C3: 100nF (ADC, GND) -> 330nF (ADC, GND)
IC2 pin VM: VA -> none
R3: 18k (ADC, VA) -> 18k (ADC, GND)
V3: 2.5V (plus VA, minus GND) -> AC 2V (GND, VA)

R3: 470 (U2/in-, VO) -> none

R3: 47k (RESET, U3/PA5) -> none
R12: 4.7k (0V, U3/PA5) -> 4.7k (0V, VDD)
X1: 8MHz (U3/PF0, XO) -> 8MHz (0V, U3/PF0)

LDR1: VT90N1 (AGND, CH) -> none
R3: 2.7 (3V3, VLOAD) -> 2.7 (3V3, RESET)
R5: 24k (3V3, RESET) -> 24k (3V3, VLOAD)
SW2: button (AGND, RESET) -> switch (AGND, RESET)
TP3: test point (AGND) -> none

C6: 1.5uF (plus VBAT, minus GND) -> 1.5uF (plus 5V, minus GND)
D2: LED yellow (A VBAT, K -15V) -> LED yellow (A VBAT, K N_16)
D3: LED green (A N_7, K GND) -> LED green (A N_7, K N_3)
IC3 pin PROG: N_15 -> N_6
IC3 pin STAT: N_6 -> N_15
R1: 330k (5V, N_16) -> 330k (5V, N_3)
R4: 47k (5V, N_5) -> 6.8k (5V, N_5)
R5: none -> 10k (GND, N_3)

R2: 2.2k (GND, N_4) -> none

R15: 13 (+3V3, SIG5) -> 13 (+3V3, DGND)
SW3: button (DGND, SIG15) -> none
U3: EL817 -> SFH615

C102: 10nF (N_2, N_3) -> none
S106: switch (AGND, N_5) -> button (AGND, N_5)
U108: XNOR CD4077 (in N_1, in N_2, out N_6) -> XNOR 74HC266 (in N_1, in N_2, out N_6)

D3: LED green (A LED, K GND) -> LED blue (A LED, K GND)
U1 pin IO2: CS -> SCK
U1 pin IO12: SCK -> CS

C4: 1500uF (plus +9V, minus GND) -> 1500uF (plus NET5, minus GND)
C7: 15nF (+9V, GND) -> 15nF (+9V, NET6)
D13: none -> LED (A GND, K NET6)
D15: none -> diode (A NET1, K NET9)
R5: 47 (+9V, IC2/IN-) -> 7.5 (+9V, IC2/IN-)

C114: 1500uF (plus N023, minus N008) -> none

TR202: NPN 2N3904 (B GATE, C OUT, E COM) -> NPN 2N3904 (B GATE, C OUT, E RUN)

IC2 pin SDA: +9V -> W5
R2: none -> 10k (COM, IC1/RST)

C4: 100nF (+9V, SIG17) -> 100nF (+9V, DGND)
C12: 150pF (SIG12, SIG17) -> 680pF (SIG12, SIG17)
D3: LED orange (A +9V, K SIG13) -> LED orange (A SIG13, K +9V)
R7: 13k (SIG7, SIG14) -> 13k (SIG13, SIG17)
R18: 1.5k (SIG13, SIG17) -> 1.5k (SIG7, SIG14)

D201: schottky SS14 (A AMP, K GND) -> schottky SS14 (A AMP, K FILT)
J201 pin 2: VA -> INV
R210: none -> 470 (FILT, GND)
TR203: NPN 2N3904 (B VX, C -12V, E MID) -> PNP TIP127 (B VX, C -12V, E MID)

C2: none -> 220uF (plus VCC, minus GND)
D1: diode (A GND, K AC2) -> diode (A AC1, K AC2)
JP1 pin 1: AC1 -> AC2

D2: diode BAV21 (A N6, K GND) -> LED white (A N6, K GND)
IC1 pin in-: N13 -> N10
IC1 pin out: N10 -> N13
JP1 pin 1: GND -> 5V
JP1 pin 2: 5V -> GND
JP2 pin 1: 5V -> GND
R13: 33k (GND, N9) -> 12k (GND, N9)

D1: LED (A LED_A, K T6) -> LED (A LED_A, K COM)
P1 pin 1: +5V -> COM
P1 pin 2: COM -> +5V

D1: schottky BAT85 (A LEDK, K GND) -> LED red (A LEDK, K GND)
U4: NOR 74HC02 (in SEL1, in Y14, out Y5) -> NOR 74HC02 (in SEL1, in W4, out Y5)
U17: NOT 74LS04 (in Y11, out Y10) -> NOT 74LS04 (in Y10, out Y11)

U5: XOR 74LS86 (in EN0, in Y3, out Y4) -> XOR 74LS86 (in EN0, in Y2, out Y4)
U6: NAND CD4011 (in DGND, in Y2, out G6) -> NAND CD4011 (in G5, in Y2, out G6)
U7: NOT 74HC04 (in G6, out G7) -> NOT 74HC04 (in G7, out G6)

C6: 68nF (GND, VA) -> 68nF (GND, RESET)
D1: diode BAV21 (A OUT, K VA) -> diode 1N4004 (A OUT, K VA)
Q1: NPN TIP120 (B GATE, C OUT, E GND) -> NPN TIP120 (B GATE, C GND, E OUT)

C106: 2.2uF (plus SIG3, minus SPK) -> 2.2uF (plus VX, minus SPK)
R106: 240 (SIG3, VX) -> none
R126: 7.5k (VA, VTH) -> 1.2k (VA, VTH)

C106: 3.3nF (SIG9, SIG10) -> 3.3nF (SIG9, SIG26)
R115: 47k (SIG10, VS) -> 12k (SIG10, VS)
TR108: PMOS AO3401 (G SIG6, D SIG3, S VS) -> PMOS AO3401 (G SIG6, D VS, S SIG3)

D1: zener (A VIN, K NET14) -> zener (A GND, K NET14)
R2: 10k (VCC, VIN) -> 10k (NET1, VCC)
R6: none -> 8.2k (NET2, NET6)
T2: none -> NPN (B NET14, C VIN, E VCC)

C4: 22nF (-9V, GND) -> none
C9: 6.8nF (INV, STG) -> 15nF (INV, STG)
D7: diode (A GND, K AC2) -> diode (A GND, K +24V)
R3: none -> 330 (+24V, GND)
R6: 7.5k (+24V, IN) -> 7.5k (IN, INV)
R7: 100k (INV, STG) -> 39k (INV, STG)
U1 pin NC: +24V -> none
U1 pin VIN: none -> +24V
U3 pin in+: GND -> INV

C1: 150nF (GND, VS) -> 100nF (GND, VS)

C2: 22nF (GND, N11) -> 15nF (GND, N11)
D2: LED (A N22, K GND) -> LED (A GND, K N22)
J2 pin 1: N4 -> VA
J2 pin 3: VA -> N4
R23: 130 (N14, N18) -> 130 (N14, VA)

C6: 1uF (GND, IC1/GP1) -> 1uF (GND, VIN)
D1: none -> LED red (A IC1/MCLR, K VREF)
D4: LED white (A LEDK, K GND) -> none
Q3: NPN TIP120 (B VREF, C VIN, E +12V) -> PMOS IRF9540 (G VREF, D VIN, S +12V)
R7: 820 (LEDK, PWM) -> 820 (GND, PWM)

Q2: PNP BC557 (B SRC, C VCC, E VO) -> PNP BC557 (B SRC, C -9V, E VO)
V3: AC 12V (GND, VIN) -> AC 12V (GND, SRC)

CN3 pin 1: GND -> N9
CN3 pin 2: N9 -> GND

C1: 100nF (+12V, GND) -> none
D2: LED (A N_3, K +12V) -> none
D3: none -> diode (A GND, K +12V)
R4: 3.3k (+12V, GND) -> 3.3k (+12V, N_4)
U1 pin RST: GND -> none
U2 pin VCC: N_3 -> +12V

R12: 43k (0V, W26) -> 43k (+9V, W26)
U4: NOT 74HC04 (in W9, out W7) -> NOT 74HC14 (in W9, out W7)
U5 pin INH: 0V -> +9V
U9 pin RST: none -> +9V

--------

**TASK DESCRIPTION**
The answer must hold only the lines from the first line of the data through the line bearing "R5: 24k (3V3, RESET) -> 24k (3V3, VLOAD)", returned exactly.

**RESPONSE TO THIS TASK**
C3: 100nF (ADC, GND) -> 330nF (ADC, GND)
IC2 pin VM: VA -> none
R3: 18k (ADC, VA) -> 18k (ADC, GND)
V3: 2.5V (plus VA, minus GND) -> AC 2V (GND, VA)

R3: 470 (U2/in-, VO) -> none

R3: 47k (RESET, U3/PA5) -> none
R12: 4.7k (0V, U3/PA5) -> 4.7k (0V, VDD)
X1: 8MHz (U3/PF0, XO) -> 8MHz (0V, U3/PF0)

LDR1: VT90N1 (AGND, CH) -> none
R3: 2.7 (3V3, VLOAD) -> 2.7 (3V3, RESET)
R5: 24k (3V3, RESET) -> 24k (3V3, VLOAD)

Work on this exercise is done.